All lines in the material with the string "LAMP" should be listed.

>>>

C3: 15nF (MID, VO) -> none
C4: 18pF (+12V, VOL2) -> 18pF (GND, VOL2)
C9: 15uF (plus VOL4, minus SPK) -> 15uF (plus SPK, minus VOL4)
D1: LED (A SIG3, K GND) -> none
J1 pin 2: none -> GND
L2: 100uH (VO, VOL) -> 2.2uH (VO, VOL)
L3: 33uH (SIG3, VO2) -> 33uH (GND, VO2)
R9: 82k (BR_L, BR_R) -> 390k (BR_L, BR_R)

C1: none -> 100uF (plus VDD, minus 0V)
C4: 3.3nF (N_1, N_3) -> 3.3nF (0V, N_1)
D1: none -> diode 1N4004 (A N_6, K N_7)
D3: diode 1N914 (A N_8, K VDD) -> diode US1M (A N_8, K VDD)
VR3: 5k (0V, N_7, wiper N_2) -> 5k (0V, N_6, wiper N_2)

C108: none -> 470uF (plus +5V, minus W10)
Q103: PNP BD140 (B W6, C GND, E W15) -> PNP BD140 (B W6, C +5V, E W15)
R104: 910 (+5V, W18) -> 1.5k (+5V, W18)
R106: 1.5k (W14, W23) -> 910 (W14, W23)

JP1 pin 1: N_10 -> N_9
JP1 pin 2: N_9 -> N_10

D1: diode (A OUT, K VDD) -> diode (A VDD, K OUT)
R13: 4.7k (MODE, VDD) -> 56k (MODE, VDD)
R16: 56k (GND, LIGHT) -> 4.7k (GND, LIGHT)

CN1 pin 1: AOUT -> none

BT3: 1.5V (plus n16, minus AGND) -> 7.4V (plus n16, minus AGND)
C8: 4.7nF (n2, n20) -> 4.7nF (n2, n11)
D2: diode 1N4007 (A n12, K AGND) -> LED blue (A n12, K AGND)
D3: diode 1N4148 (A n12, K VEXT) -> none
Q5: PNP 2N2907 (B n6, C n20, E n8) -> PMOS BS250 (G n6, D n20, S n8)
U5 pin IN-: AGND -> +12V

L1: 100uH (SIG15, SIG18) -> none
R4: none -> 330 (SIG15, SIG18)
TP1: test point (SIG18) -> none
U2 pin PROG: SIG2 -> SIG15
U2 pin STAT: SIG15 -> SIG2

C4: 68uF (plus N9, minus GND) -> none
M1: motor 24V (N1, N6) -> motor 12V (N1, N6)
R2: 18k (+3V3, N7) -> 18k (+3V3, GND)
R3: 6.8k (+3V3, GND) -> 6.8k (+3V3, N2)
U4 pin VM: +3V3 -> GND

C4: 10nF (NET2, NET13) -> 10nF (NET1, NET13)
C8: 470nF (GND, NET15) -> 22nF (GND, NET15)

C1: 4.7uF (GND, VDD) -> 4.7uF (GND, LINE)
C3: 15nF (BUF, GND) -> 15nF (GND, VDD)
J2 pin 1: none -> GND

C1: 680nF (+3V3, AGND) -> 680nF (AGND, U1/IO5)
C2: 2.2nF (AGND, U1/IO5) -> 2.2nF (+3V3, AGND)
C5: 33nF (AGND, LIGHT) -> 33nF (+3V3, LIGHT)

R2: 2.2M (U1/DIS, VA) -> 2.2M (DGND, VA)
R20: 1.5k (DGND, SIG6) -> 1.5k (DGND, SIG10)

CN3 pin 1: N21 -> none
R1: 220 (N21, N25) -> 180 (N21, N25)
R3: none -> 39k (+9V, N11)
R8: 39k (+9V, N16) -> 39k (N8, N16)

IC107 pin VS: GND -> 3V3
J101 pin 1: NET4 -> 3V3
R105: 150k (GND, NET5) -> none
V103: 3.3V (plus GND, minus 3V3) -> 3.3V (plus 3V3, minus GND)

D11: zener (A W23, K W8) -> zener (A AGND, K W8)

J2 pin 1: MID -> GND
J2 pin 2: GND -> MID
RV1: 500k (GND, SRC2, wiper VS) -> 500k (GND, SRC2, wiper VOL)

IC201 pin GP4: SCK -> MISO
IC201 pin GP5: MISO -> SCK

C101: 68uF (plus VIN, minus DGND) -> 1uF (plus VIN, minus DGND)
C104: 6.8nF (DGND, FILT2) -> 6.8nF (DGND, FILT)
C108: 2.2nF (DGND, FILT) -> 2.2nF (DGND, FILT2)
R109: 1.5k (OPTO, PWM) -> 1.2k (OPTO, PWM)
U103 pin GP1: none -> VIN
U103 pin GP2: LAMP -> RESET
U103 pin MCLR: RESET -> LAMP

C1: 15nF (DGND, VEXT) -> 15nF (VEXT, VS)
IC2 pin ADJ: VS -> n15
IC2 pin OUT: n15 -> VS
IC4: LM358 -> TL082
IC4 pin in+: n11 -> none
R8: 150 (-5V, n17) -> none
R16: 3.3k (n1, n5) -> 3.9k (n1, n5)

<<<

Result of the task:
U103 pin GP2: LAMP -> RESET
U103 pin MCLR: RESET -> LAMP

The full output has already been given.